Once the line with "none -> black brick C7 level 2" is found in the data, output it and each following line exactly, up to and including the line with "green tile F1", and nothing before or after.

==== MATERIAL PROVIDED ====

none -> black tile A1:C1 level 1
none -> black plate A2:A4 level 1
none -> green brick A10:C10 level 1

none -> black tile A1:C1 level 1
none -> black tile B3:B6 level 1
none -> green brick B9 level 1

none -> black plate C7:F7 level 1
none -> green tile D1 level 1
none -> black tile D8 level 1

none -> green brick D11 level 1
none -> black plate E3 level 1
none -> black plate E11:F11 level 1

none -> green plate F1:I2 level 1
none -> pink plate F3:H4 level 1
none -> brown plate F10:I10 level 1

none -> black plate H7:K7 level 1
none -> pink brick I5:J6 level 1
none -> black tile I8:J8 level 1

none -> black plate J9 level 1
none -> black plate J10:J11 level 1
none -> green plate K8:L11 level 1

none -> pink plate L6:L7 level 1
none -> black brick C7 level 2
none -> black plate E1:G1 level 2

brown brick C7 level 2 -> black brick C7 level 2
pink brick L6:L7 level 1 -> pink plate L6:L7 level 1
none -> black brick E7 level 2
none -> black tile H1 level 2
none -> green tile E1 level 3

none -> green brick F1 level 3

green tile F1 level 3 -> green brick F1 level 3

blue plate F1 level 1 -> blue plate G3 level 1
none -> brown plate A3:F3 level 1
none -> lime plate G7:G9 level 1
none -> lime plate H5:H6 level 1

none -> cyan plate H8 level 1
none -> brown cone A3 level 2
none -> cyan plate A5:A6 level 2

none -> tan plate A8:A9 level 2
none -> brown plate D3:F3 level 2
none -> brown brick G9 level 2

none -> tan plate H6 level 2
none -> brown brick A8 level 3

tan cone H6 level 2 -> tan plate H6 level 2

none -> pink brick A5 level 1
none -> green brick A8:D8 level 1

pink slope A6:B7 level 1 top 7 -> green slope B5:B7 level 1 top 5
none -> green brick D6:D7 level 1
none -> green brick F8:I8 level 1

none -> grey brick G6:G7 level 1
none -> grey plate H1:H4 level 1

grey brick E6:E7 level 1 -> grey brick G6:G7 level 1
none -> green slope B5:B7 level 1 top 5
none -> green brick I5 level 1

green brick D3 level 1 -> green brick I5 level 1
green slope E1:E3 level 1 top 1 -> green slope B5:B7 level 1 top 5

====

» **RESULT OF THE TASK**
none -> black brick C7 level 2
none -> black plate E1:G1 level 2

brown brick C7 level 2 -> black brick C7 level 2
pink brick L6:L7 level 1 -> pink plate L6:L7 level 1
none -> black brick E7 level 2
none -> black tile H1 level 2
none -> green tile E1 level 3

none -> green brick F1 level 3

green tile F1 level 3 -> green brick F1 level 3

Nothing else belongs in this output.